Provided records
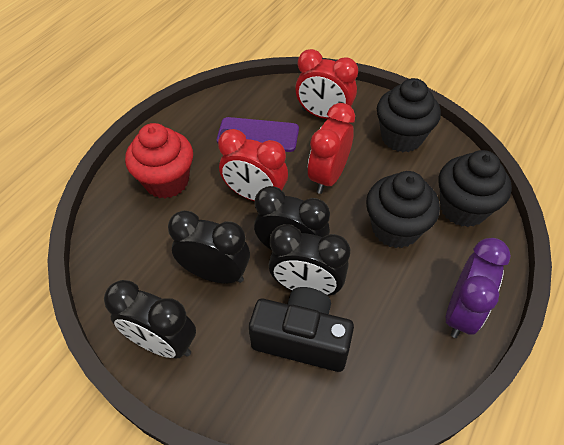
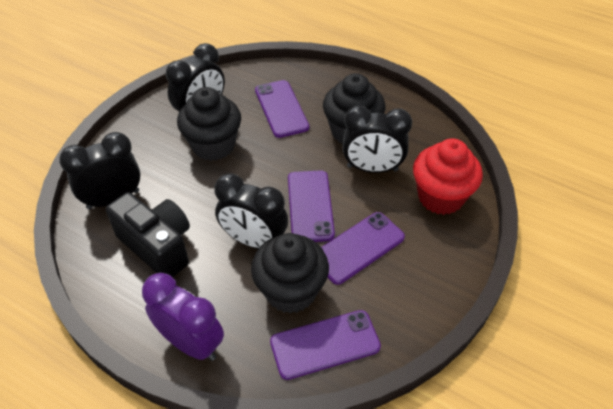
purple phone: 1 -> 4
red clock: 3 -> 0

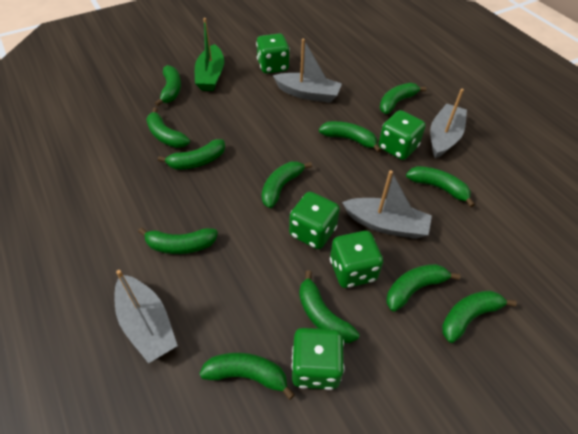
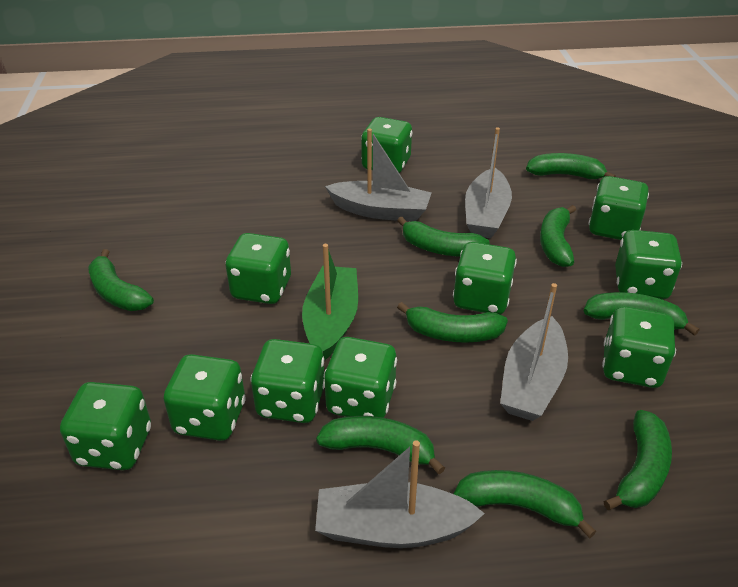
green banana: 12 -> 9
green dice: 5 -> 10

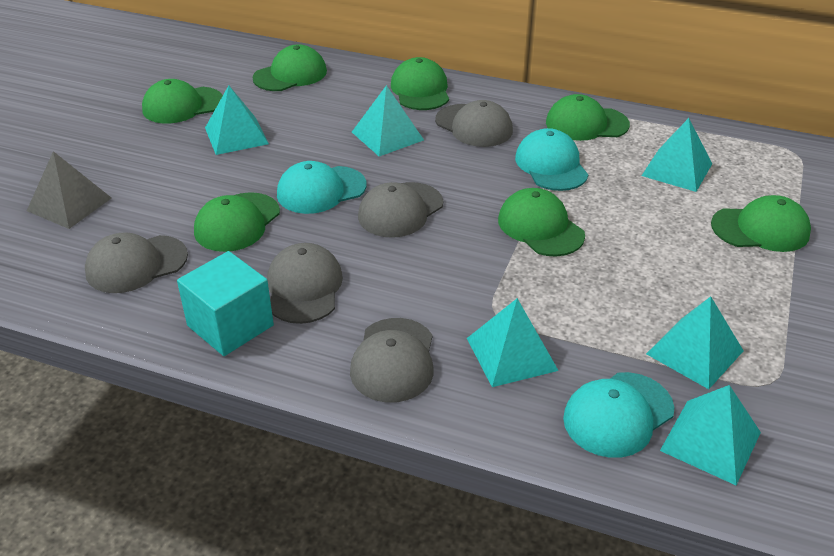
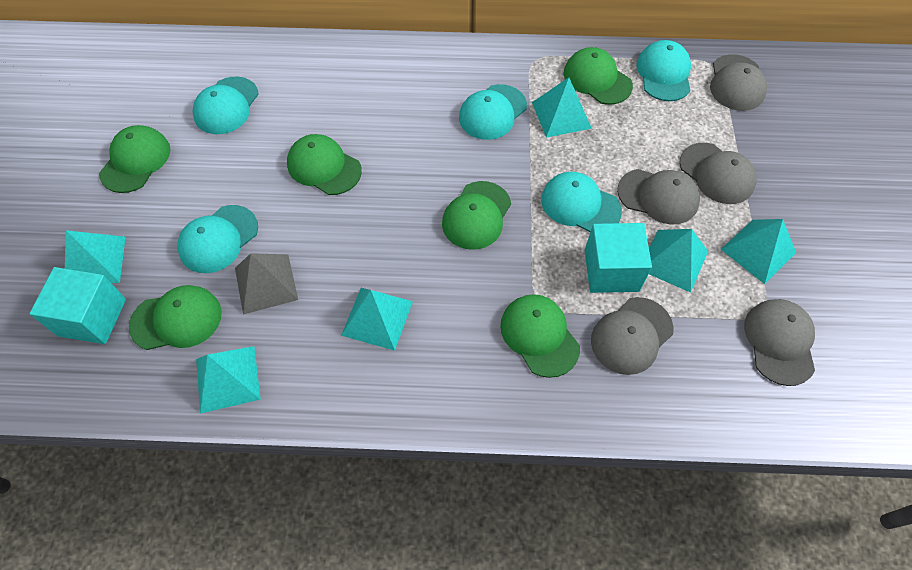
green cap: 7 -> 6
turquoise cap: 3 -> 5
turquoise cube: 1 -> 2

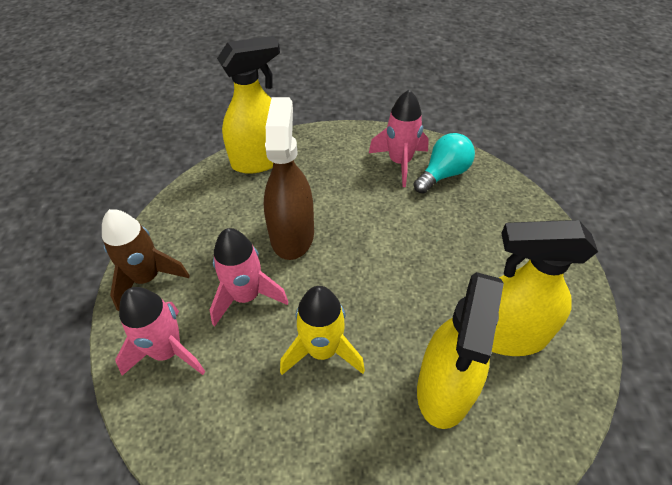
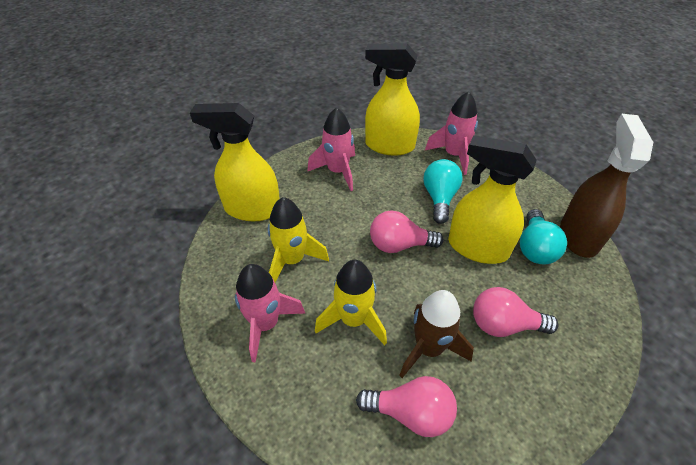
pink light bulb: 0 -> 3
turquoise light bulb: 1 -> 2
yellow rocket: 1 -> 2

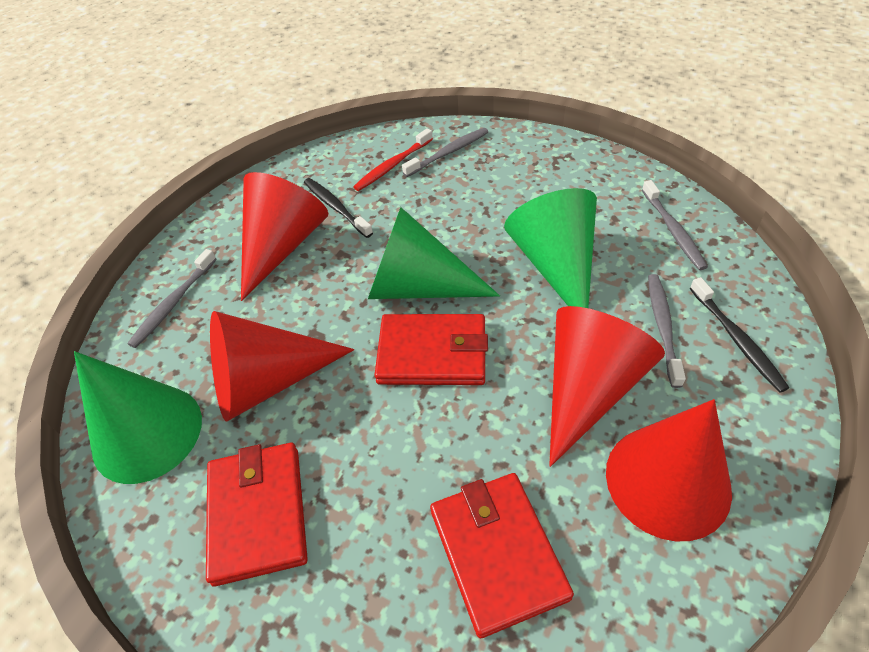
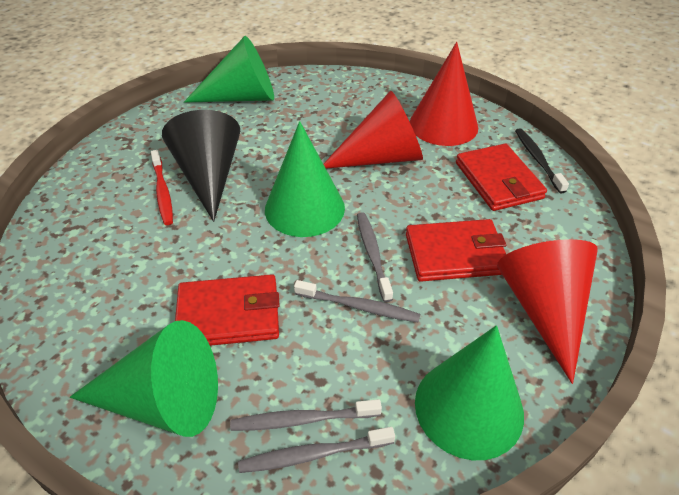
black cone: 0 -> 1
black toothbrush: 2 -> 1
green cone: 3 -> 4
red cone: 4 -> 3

Task requirements
What the records say must be written out exactly, with none of their pictures.

Solution for this task
purple phone: 1 -> 4
red clock: 3 -> 0

green banana: 12 -> 9
green dice: 5 -> 10

green cap: 7 -> 6
turquoise cap: 3 -> 5
turquoise cube: 1 -> 2

pink light bulb: 0 -> 3
turquoise light bulb: 1 -> 2
yellow rocket: 1 -> 2

black cone: 0 -> 1
black toothbrush: 2 -> 1
green cone: 3 -> 4
red cone: 4 -> 3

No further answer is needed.